(Exercise goal):
Working through the records below, count the lines that include "none". The reply is that number alone.

Change detection data

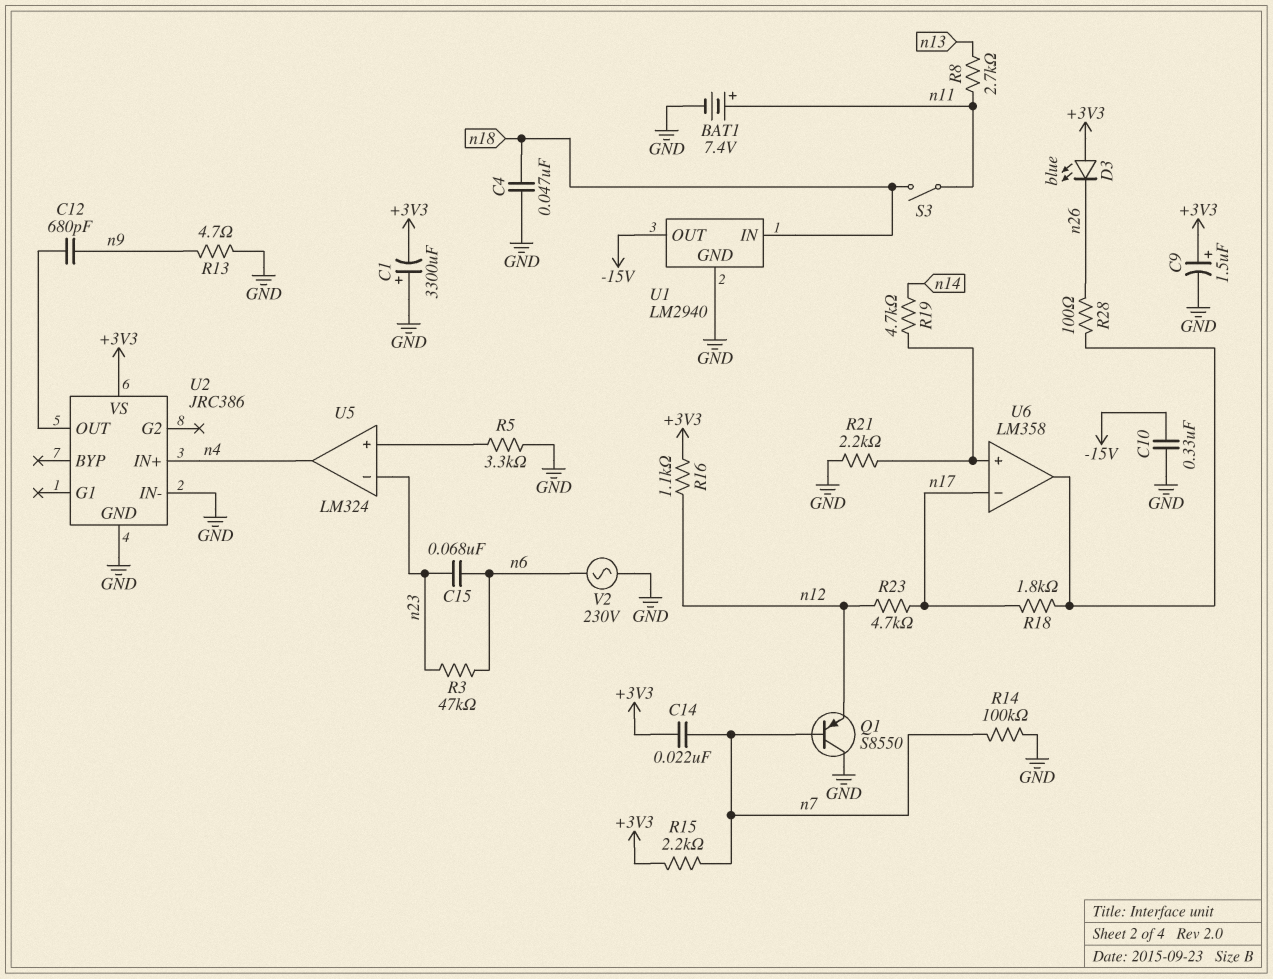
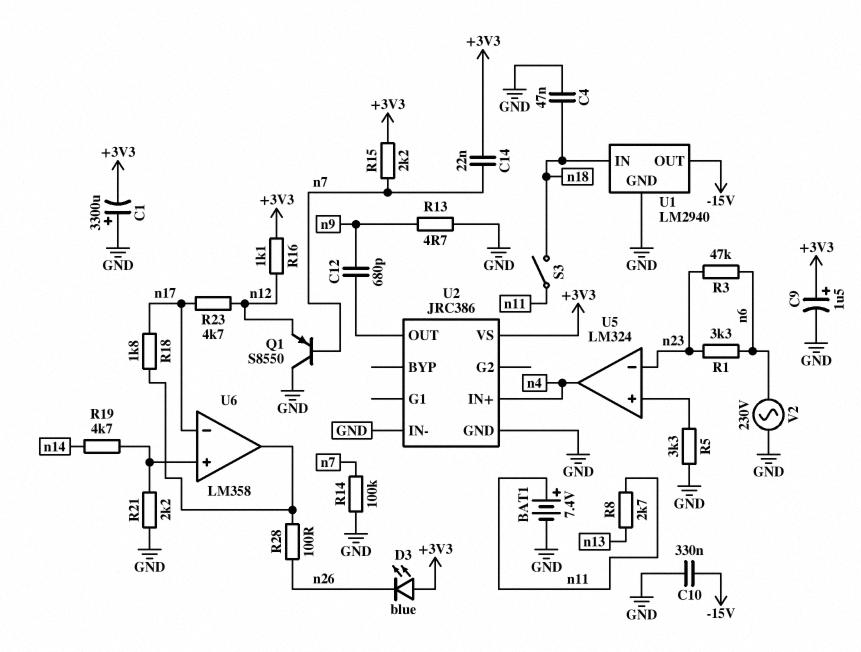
C15: 68nF (n6, n23) -> none
R1: none -> 3.3k (n6, n23)

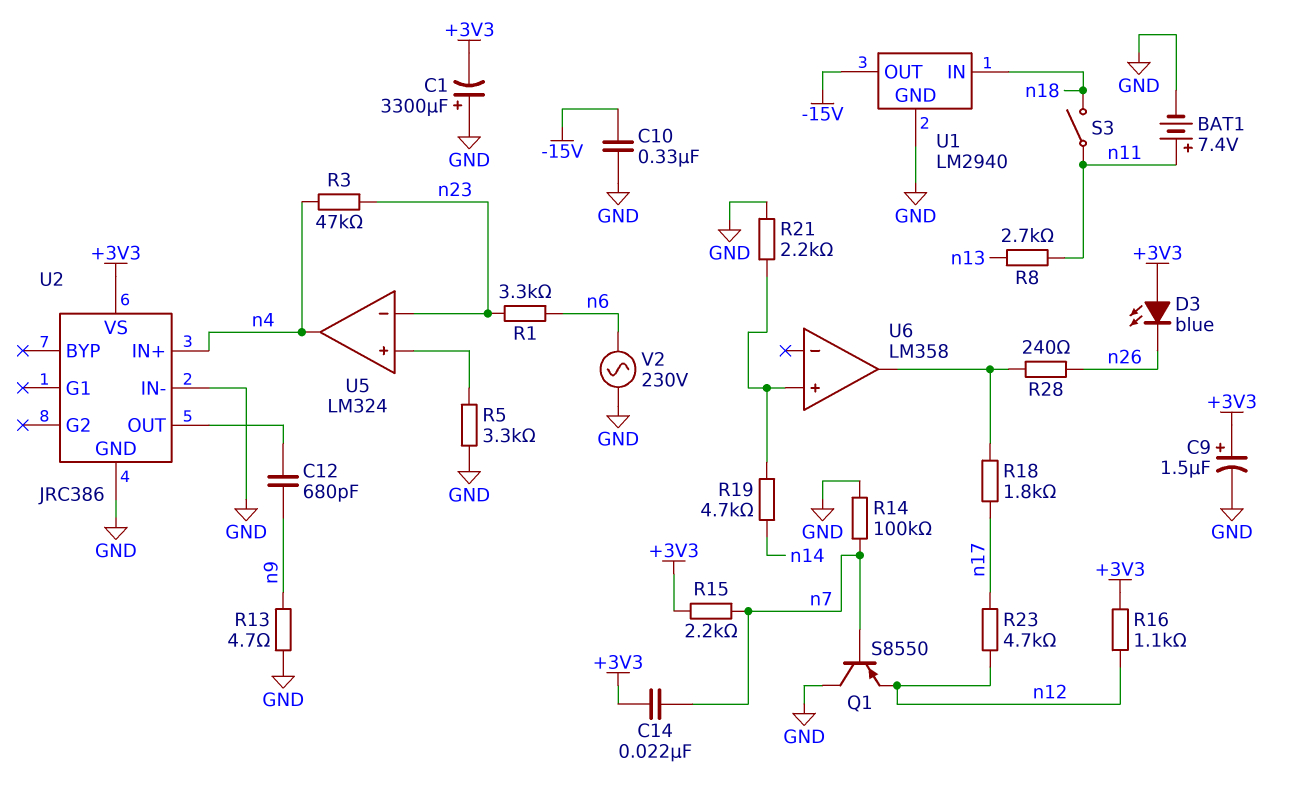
C4: 47nF (GND, n18) -> none
R3: 47k (n6, n23) -> 47k (n4, n23)
R28: 100 (U6/out, n26) -> 240 (U6/out, n26)
U6 pin in-: n17 -> none

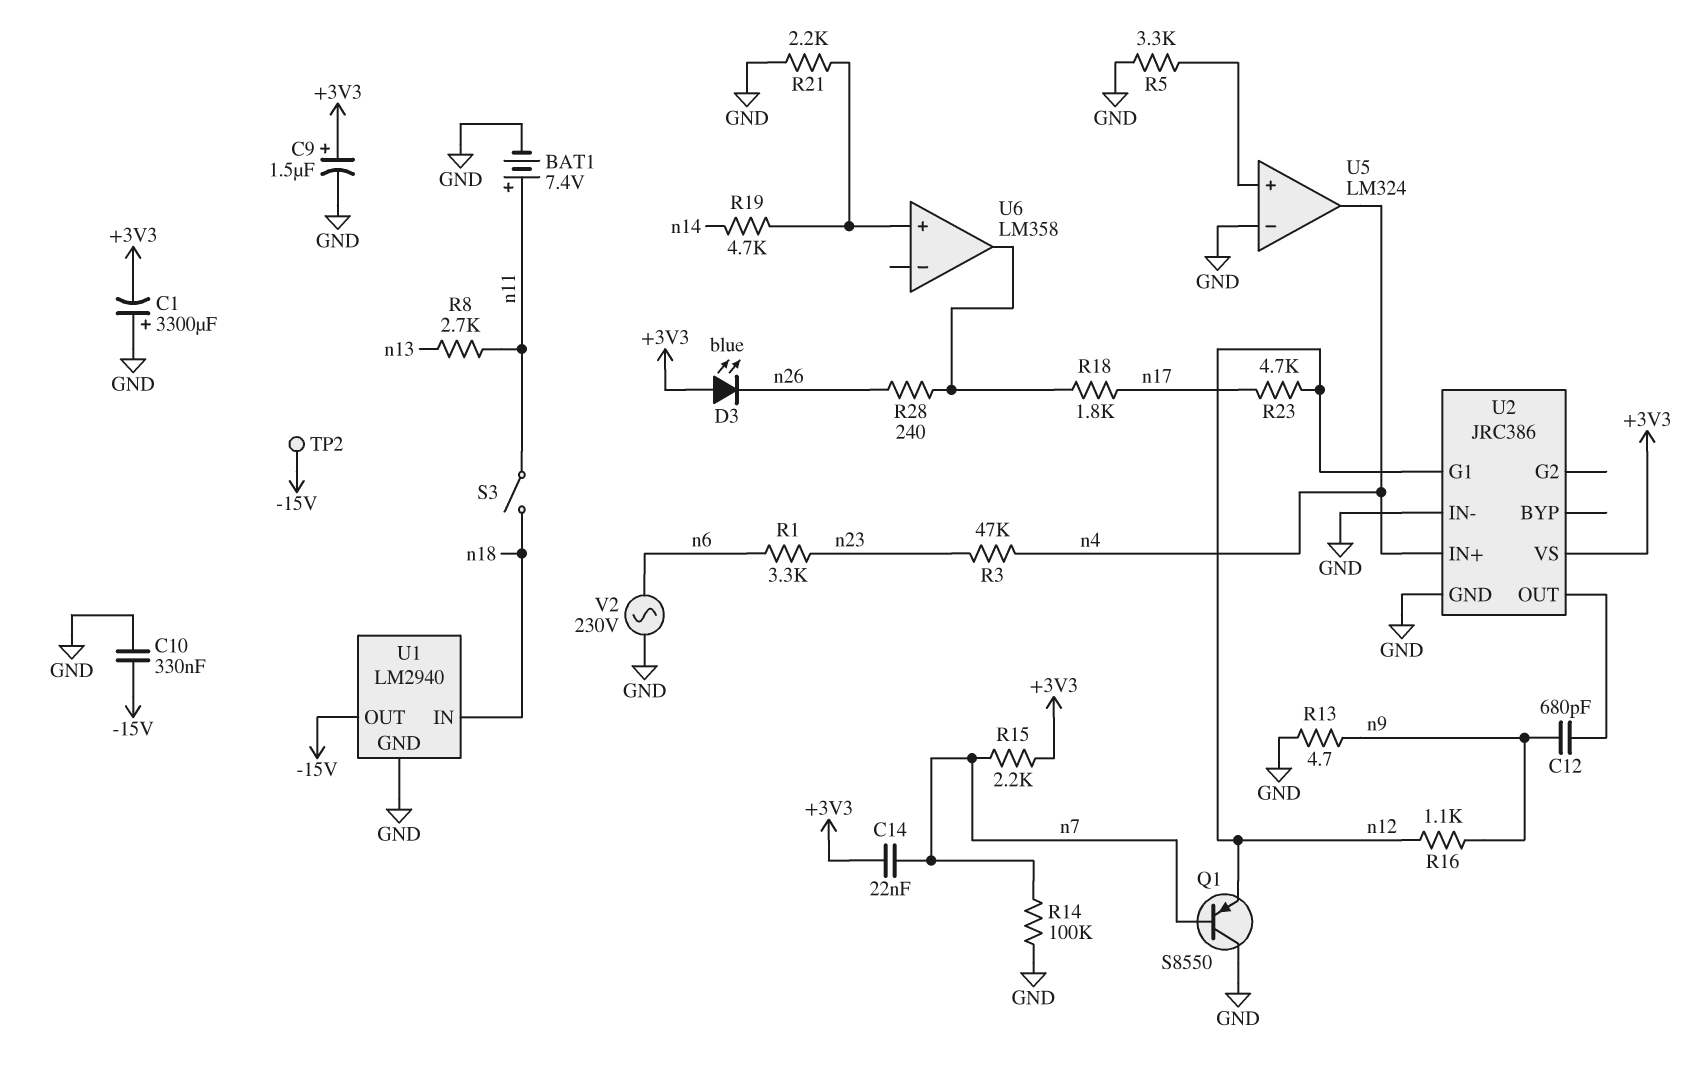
R16: 1.1k (+3V3, n12) -> 1.1k (n9, n12)
TP2: none -> test point (-15V)
U2 pin G1: none -> n12
U5 pin in-: n23 -> GND

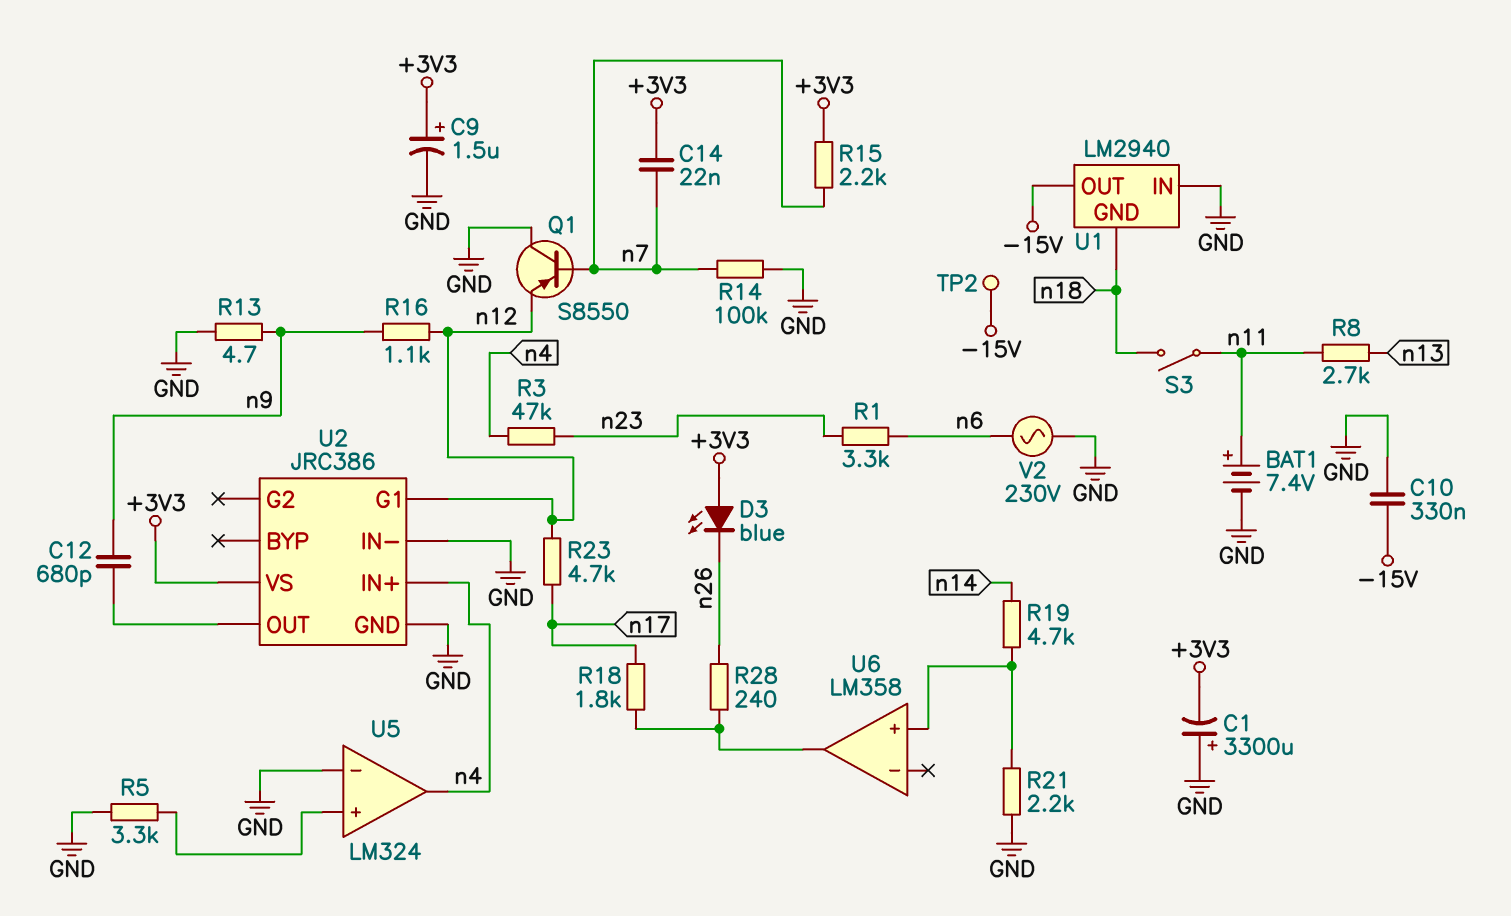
U1 pin GND: GND -> n18
U1 pin IN: n18 -> GND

(Response to the task):
6